**EXERCISE OBJECTIVE**
Rewrite all the rows below with "counterclockwise" replaced by "anticlockwise" throughout and nothing else changed. Leave the pictures out of your answer.

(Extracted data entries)
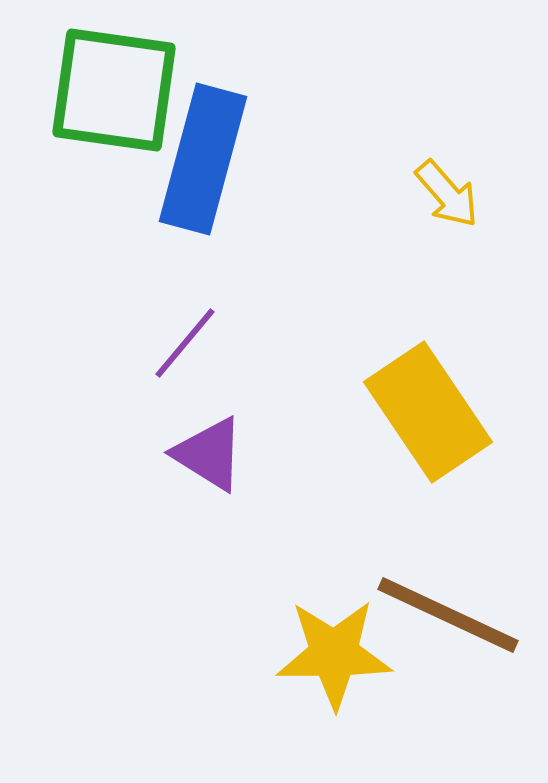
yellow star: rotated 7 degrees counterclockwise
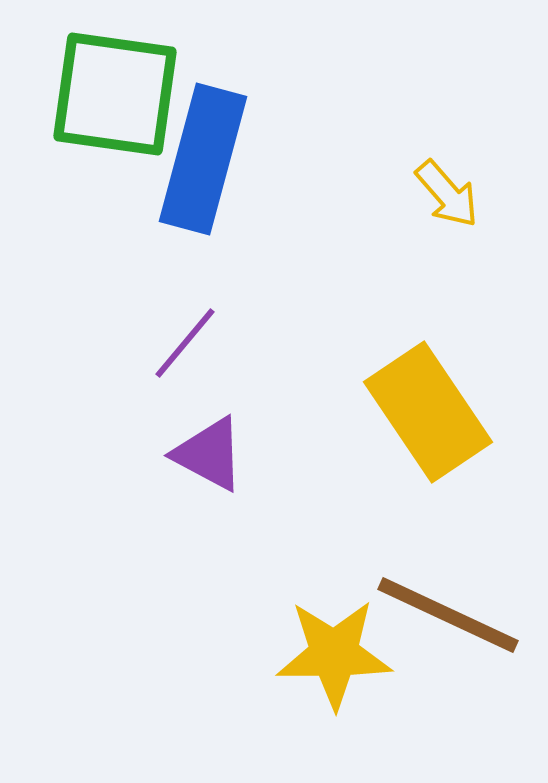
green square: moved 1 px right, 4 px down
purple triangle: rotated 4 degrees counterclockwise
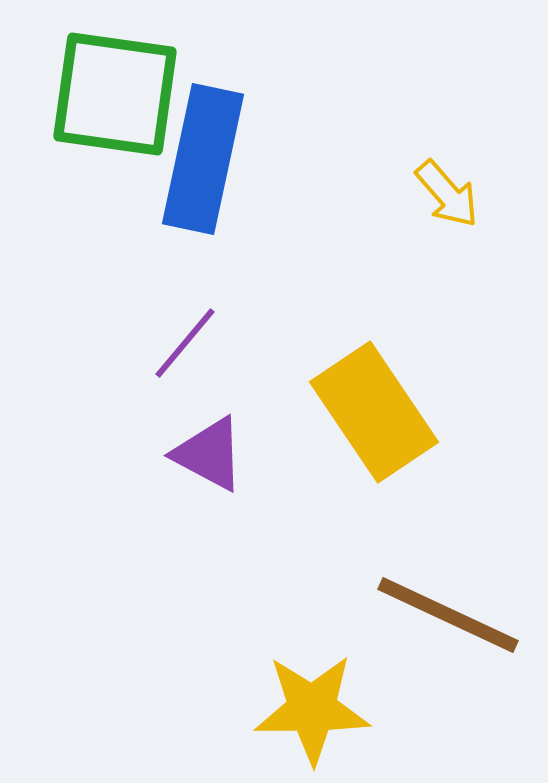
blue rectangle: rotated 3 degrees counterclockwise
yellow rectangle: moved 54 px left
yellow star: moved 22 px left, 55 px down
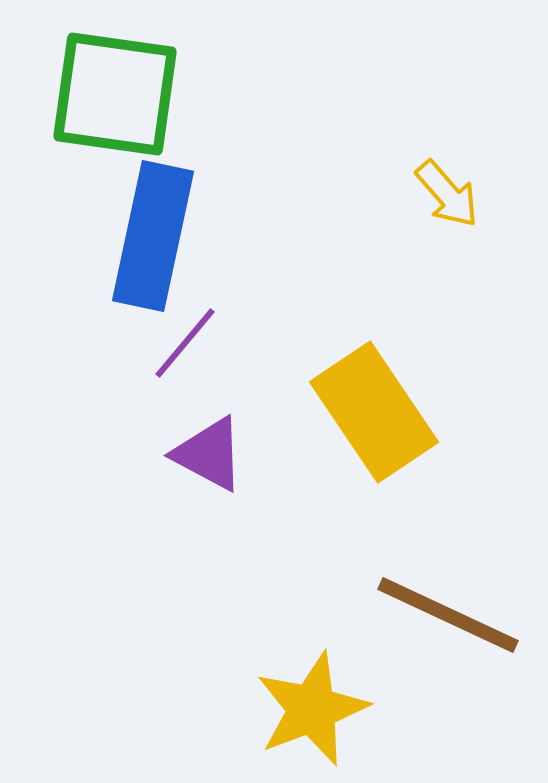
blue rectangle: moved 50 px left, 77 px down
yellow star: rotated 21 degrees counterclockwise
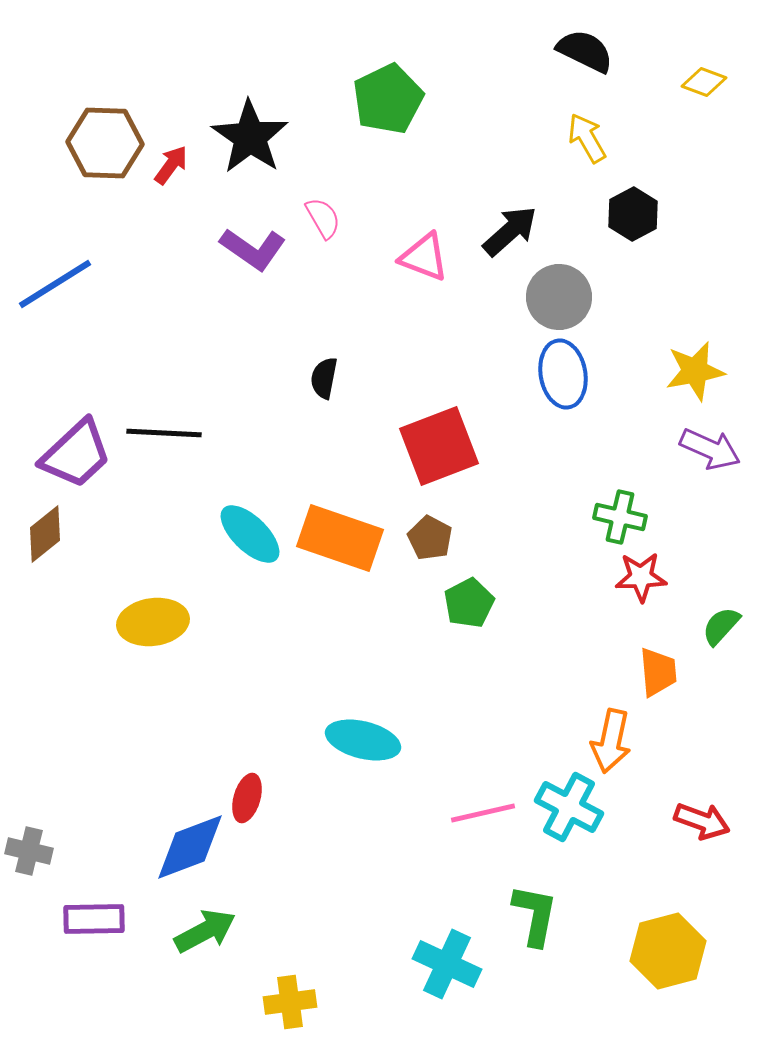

**TASK ANSWER**
yellow star: rotated 7 degrees anticlockwise
green square: moved 1 px right, 4 px down
purple triangle: rotated 4 degrees anticlockwise
blue rectangle: rotated 3 degrees anticlockwise
yellow rectangle: moved 54 px left
yellow star: moved 22 px left, 55 px down
blue rectangle: moved 50 px left, 77 px down
yellow star: rotated 21 degrees anticlockwise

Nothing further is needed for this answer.